(Stored dataset items)
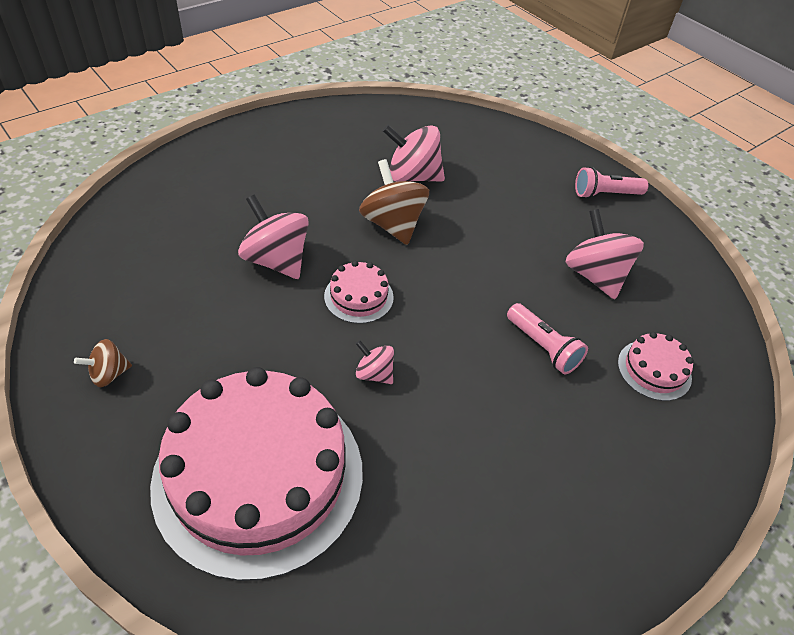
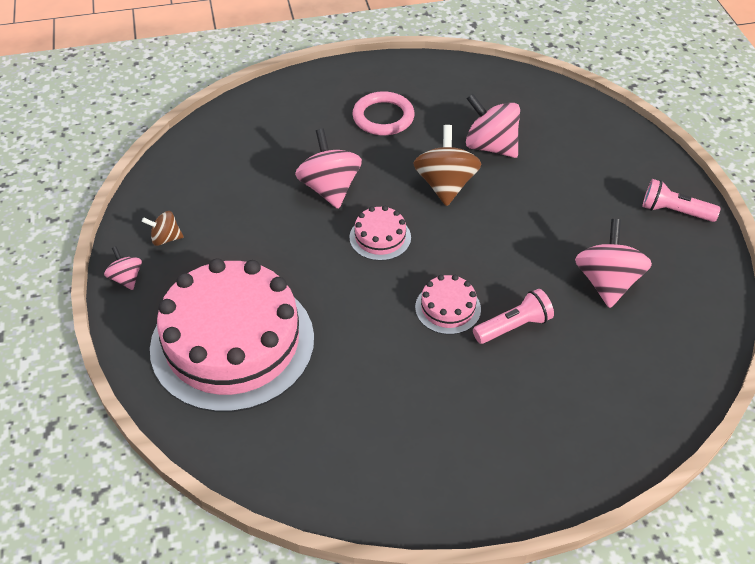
camera: 30 degrees right, 0 degrees up
(292, 173) = (383, 117): none -> pink ring
(374, 374) = (357, 301): pink spinning top -> pink spinning top (126, 278)
(543, 347) = (513, 326): pink flashlight -> pink flashlight turned 105 degrees counterclockwise
(654, 370) = (604, 378): pink cake -> pink cake (448, 308)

# Assigned task
Where the word "degrees" appears in a line of the entries, copy that line.

# Task response
camera: 30 degrees right, 0 degrees up
(543, 347) = (513, 326): pink flashlight -> pink flashlight turned 105 degrees counterclockwise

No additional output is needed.